# ABOUT THIS EXERCISE:
From the line containing "(120, 356) = (80, 389): green" to the line containing "(303, 191) = (357, 87): orange" in the records below, set down every line exactly as it stands, both ends included, and skip the pictures.

# GIVEN RECORDS:
* * * * *

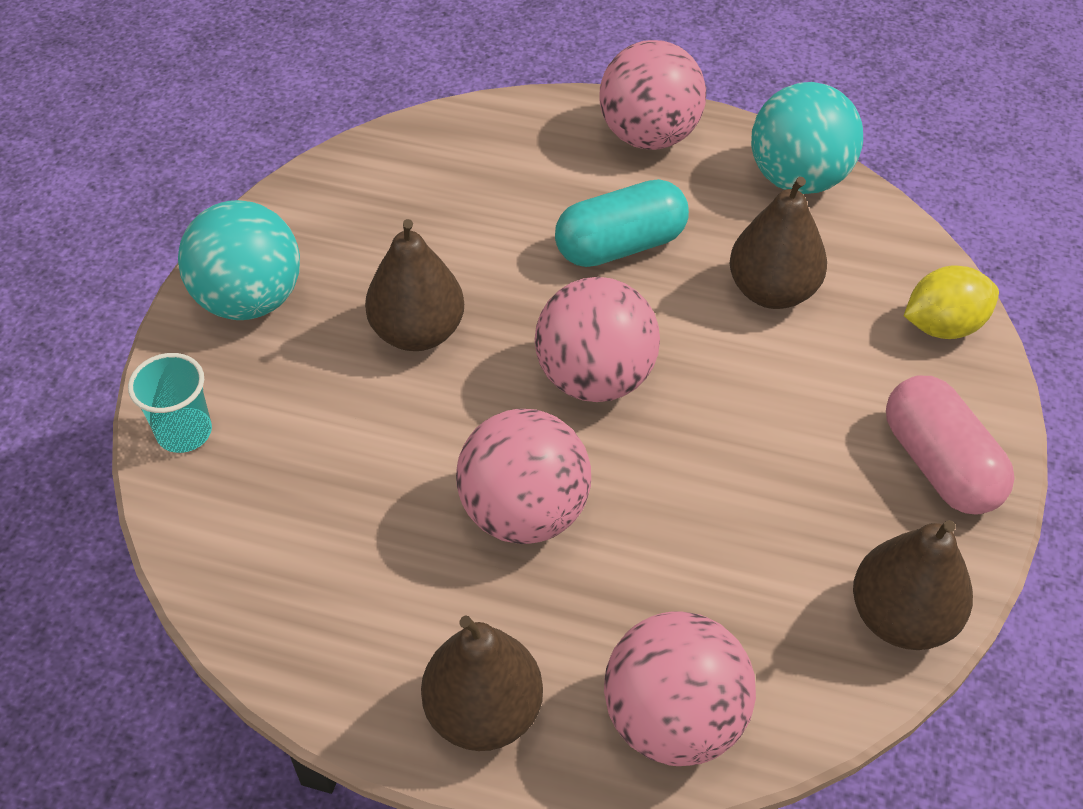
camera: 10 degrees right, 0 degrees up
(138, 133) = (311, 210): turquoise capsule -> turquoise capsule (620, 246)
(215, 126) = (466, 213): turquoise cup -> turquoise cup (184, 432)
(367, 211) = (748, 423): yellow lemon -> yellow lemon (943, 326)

* * * * *

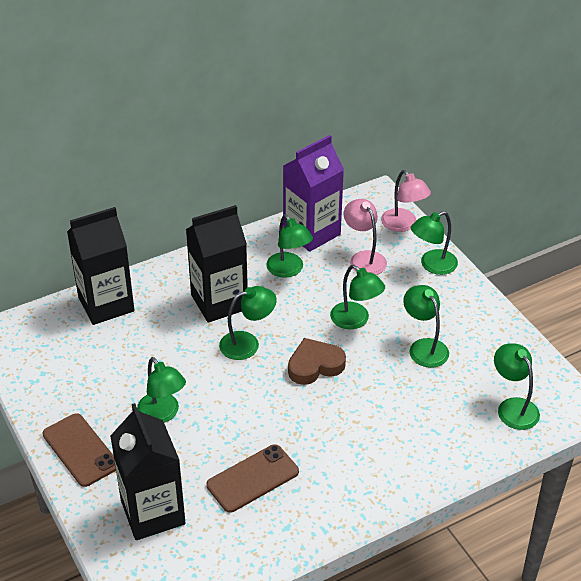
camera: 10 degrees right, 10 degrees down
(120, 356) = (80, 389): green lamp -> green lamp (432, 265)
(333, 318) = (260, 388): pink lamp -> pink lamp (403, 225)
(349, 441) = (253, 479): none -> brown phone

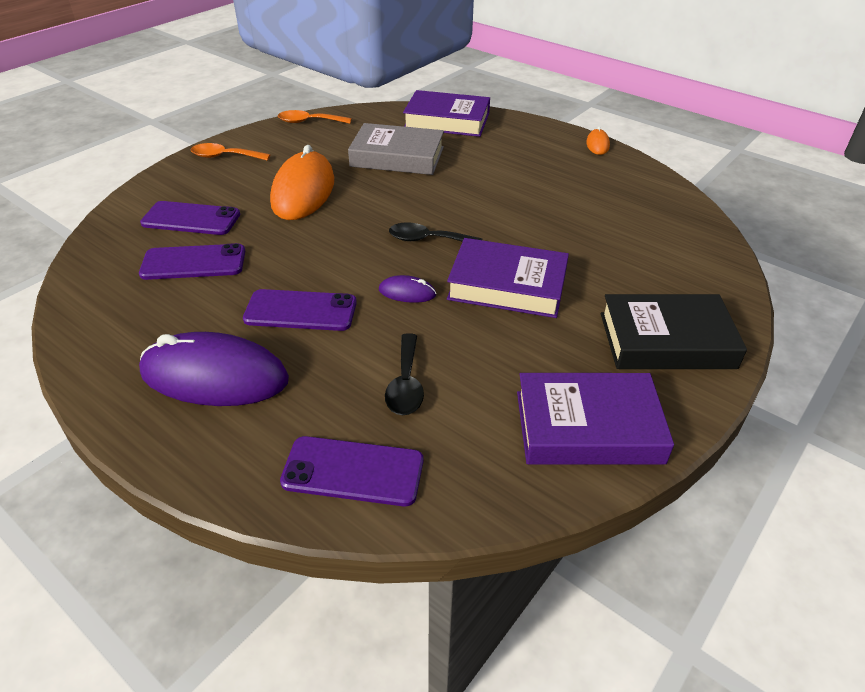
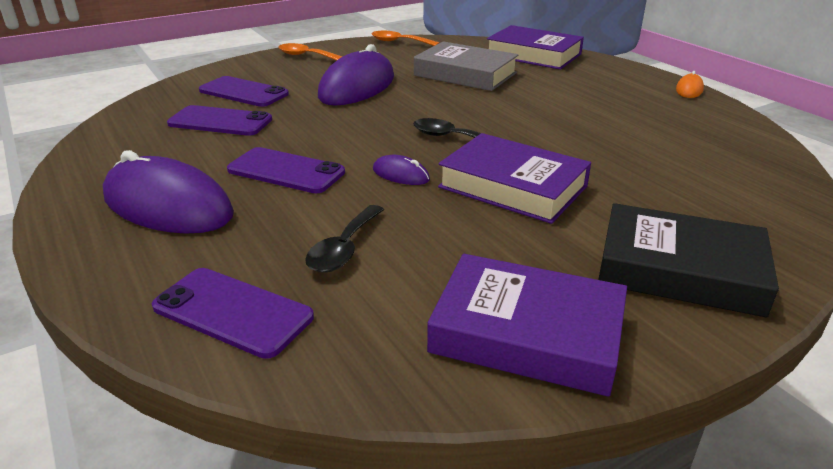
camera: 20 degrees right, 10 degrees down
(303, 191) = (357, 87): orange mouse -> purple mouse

* * * * *

# OUTPUT BELOW:
(120, 356) = (80, 389): green lamp -> green lamp (432, 265)
(333, 318) = (260, 388): pink lamp -> pink lamp (403, 225)
(349, 441) = (253, 479): none -> brown phone

camera: 20 degrees right, 10 degrees down
(303, 191) = (357, 87): orange mouse -> purple mouse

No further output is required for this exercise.